EXERCISE: Reproduce each record exactly.

—————

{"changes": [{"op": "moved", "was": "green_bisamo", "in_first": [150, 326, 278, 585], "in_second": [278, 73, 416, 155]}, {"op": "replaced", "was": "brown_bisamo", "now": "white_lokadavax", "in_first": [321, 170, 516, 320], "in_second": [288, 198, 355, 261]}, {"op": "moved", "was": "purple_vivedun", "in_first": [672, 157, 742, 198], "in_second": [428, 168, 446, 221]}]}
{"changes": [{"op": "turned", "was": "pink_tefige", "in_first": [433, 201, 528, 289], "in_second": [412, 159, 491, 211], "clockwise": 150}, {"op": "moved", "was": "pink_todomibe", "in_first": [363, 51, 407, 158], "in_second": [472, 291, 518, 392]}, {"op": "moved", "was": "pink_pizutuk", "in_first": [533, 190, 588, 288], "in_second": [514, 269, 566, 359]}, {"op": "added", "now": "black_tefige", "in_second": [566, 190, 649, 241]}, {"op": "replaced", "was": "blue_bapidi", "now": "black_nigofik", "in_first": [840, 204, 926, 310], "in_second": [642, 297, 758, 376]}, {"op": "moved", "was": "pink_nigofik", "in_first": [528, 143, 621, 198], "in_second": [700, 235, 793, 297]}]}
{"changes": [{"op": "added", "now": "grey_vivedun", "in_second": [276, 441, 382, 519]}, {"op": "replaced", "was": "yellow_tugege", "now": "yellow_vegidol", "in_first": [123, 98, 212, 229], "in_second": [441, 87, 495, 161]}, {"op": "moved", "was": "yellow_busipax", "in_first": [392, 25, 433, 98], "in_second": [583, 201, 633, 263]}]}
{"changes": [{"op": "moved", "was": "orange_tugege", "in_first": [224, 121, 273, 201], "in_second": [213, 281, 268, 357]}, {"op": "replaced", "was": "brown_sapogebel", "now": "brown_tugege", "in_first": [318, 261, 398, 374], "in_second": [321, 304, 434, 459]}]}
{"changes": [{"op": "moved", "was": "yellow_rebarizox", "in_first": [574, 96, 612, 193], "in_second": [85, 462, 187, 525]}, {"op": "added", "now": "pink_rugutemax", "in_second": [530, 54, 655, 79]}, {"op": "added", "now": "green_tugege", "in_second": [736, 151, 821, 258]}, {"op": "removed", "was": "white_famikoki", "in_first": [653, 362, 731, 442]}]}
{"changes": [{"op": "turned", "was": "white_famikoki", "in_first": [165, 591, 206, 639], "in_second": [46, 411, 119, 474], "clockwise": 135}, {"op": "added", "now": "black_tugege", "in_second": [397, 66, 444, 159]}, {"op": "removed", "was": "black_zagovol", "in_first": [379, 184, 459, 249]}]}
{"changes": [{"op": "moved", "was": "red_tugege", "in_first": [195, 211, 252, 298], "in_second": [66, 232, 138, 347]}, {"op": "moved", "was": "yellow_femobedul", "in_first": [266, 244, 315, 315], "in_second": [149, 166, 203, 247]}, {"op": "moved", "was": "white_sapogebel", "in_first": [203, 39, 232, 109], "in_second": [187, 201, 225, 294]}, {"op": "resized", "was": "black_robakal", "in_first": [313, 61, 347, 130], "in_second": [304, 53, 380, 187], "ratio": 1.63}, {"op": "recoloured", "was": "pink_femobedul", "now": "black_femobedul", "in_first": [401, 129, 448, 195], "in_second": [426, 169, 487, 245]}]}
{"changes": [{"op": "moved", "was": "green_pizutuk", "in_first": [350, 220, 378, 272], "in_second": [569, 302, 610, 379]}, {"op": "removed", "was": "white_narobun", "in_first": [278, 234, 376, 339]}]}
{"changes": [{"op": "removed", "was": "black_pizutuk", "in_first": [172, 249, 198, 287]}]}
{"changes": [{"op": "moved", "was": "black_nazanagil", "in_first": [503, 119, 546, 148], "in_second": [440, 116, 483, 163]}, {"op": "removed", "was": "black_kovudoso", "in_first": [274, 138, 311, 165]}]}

—————

OUTPUT OF THE TASK:
{"changes": [{"op": "moved", "was": "green_bisamo", "in_first": [150, 326, 278, 585], "in_second": [278, 73, 416, 155]}, {"op": "replaced", "was": "brown_bisamo", "now": "white_lokadavax", "in_first": [321, 170, 516, 320], "in_second": [288, 198, 355, 261]}, {"op": "moved", "was": "purple_vivedun", "in_first": [672, 157, 742, 198], "in_second": [428, 168, 446, 221]}]}
{"changes": [{"op": "turned", "was": "pink_tefige", "in_first": [433, 201, 528, 289], "in_second": [412, 159, 491, 211], "clockwise": 150}, {"op": "moved", "was": "pink_todomibe", "in_first": [363, 51, 407, 158], "in_second": [472, 291, 518, 392]}, {"op": "moved", "was": "pink_pizutuk", "in_first": [533, 190, 588, 288], "in_second": [514, 269, 566, 359]}, {"op": "added", "now": "black_tefige", "in_second": [566, 190, 649, 241]}, {"op": "replaced", "was": "blue_bapidi", "now": "black_nigofik", "in_first": [840, 204, 926, 310], "in_second": [642, 297, 758, 376]}, {"op": "moved", "was": "pink_nigofik", "in_first": [528, 143, 621, 198], "in_second": [700, 235, 793, 297]}]}
{"changes": [{"op": "added", "now": "grey_vivedun", "in_second": [276, 441, 382, 519]}, {"op": "replaced", "was": "yellow_tugege", "now": "yellow_vegidol", "in_first": [123, 98, 212, 229], "in_second": [441, 87, 495, 161]}, {"op": "moved", "was": "yellow_busipax", "in_first": [392, 25, 433, 98], "in_second": [583, 201, 633, 263]}]}
{"changes": [{"op": "moved", "was": "orange_tugege", "in_first": [224, 121, 273, 201], "in_second": [213, 281, 268, 357]}, {"op": "replaced", "was": "brown_sapogebel", "now": "brown_tugege", "in_first": [318, 261, 398, 374], "in_second": [321, 304, 434, 459]}]}
{"changes": [{"op": "moved", "was": "yellow_rebarizox", "in_first": [574, 96, 612, 193], "in_second": [85, 462, 187, 525]}, {"op": "added", "now": "pink_rugutemax", "in_second": [530, 54, 655, 79]}, {"op": "added", "now": "green_tugege", "in_second": [736, 151, 821, 258]}, {"op": "removed", "was": "white_famikoki", "in_first": [653, 362, 731, 442]}]}
{"changes": [{"op": "turned", "was": "white_famikoki", "in_first": [165, 591, 206, 639], "in_second": [46, 411, 119, 474], "clockwise": 135}, {"op": "added", "now": "black_tugege", "in_second": [397, 66, 444, 159]}, {"op": "removed", "was": "black_zagovol", "in_first": [379, 184, 459, 249]}]}
{"changes": [{"op": "moved", "was": "red_tugege", "in_first": [195, 211, 252, 298], "in_second": [66, 232, 138, 347]}, {"op": "moved", "was": "yellow_femobedul", "in_first": [266, 244, 315, 315], "in_second": [149, 166, 203, 247]}, {"op": "moved", "was": "white_sapogebel", "in_first": [203, 39, 232, 109], "in_second": [187, 201, 225, 294]}, {"op": "resized", "was": "black_robakal", "in_first": [313, 61, 347, 130], "in_second": [304, 53, 380, 187], "ratio": 1.63}, {"op": "recoloured", "was": "pink_femobedul", "now": "black_femobedul", "in_first": [401, 129, 448, 195], "in_second": [426, 169, 487, 245]}]}
{"changes": [{"op": "moved", "was": "green_pizutuk", "in_first": [350, 220, 378, 272], "in_second": [569, 302, 610, 379]}, {"op": "removed", "was": "white_narobun", "in_first": [278, 234, 376, 339]}]}
{"changes": [{"op": "removed", "was": "black_pizutuk", "in_first": [172, 249, 198, 287]}]}
{"changes": [{"op": "moved", "was": "black_nazanagil", "in_first": [503, 119, 546, 148], "in_second": [440, 116, 483, 163]}, {"op": "removed", "was": "black_kovudoso", "in_first": [274, 138, 311, 165]}]}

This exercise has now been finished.